▶ COLLECTED MATERIAL:

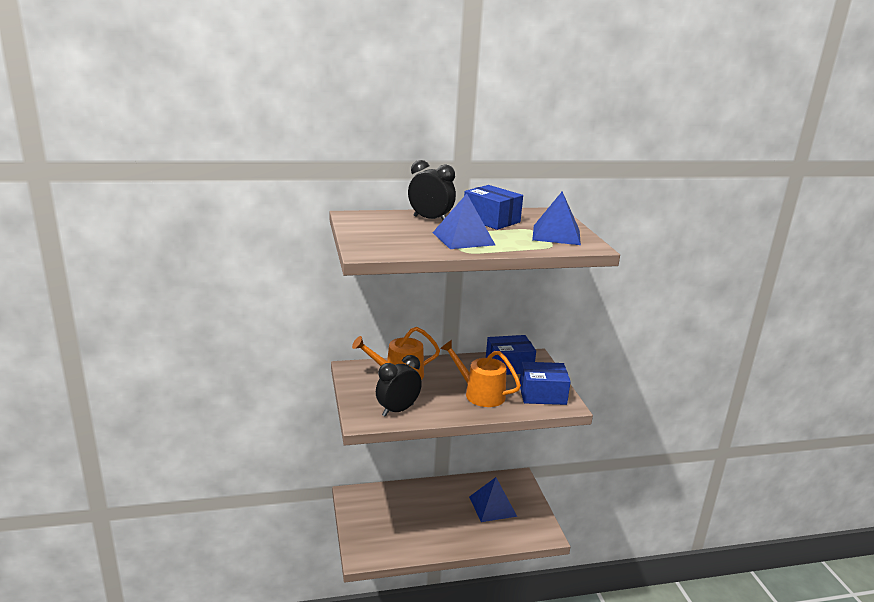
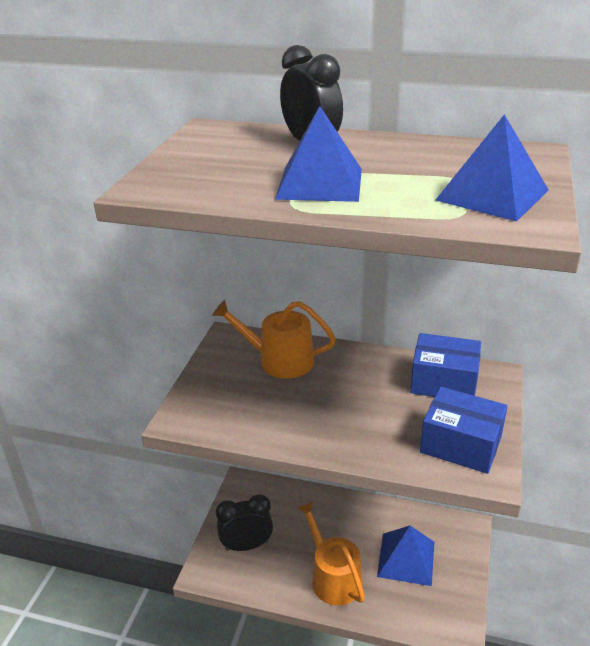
camera: 30 degrees right, 10 degrees up
(397, 410) = (235, 415): black clock -> black clock (246, 545)
(480, 394) = (366, 419): orange watering can -> orange watering can (333, 577)
(491, 220) = (407, 155): blue box -> none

▶ WHAT YOU WILL DO: Up to the line containing "(397, 410) = (235, 415): black", skip everything; from that line through the last line above, return each line exactly.

▶ SOLVED EXERCISE:
(397, 410) = (235, 415): black clock -> black clock (246, 545)
(480, 394) = (366, 419): orange watering can -> orange watering can (333, 577)
(491, 220) = (407, 155): blue box -> none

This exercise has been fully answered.